* **TASK INSTRUCTIONS**
Considering the entries that follow, report how many lines include the string "light", giving the number alone.
━━ SOURCE MATERIAL ━━
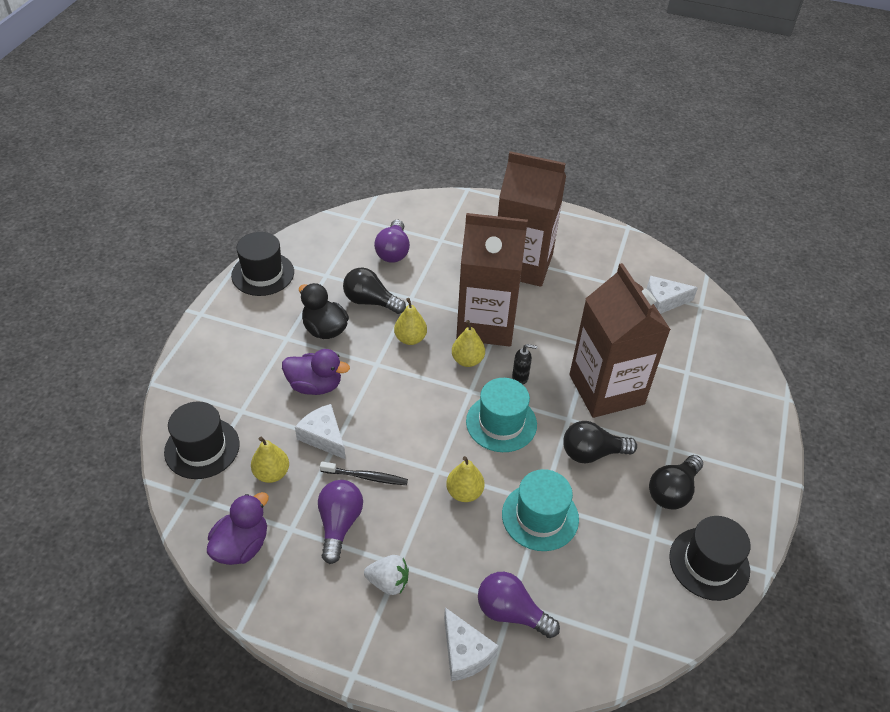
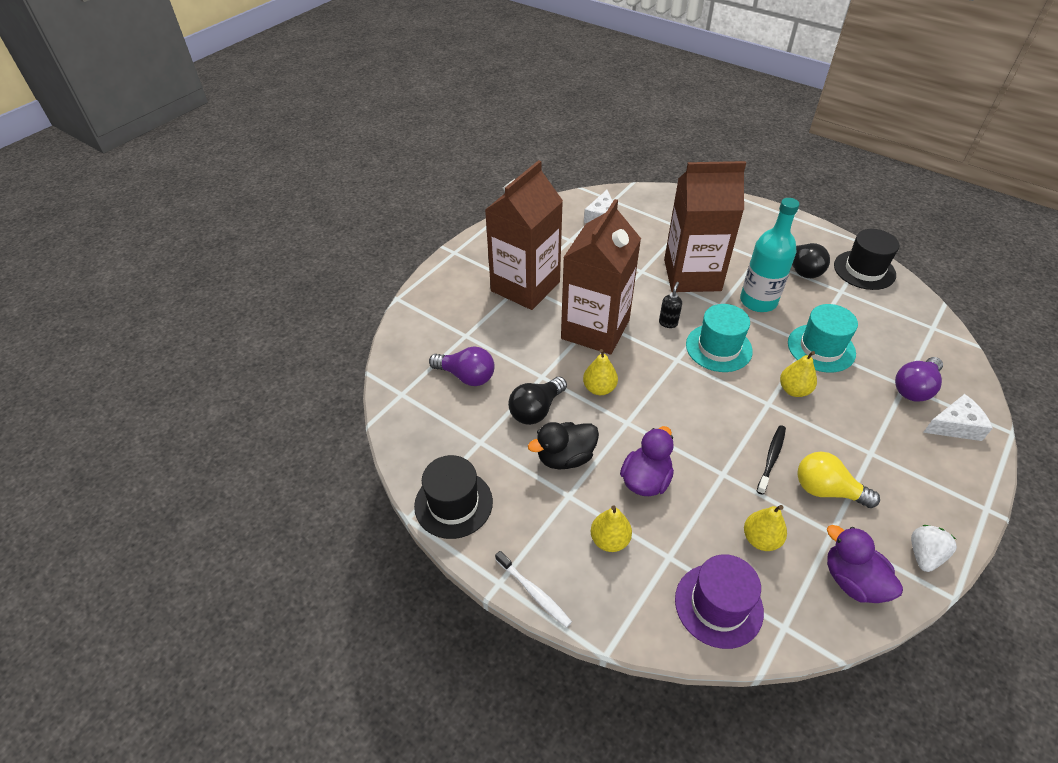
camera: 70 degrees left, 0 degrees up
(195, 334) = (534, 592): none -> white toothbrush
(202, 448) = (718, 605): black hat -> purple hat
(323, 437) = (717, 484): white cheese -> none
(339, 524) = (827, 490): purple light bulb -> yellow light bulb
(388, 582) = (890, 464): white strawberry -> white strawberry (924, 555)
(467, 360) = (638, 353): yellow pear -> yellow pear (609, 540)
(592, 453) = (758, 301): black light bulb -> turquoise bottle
━━━
━━ SOURCE MATERIAL ━━
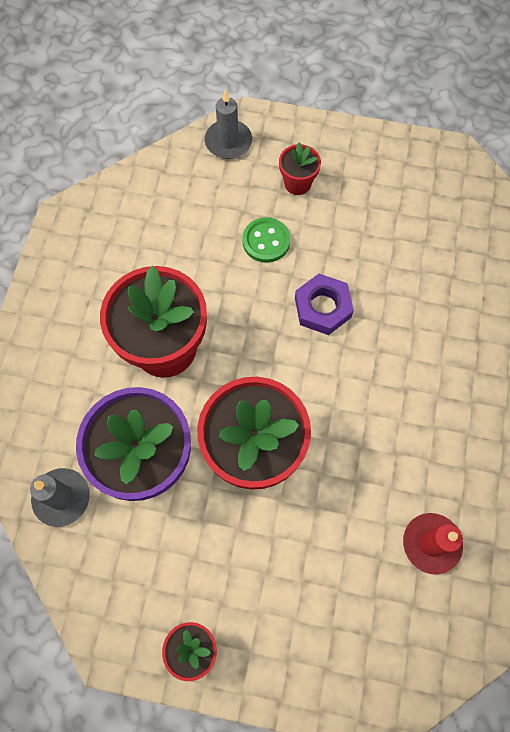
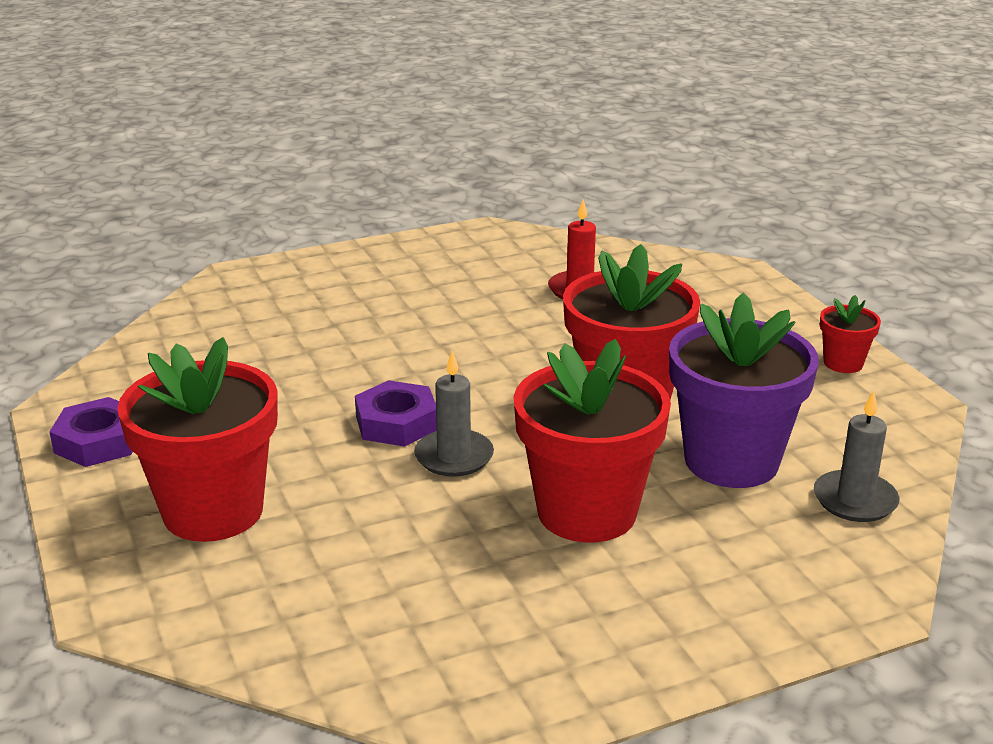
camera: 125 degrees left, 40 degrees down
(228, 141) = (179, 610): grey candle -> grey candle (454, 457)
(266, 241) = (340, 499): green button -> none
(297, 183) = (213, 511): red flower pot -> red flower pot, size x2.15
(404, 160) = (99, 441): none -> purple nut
━━━
* **RESULT BELOW**
2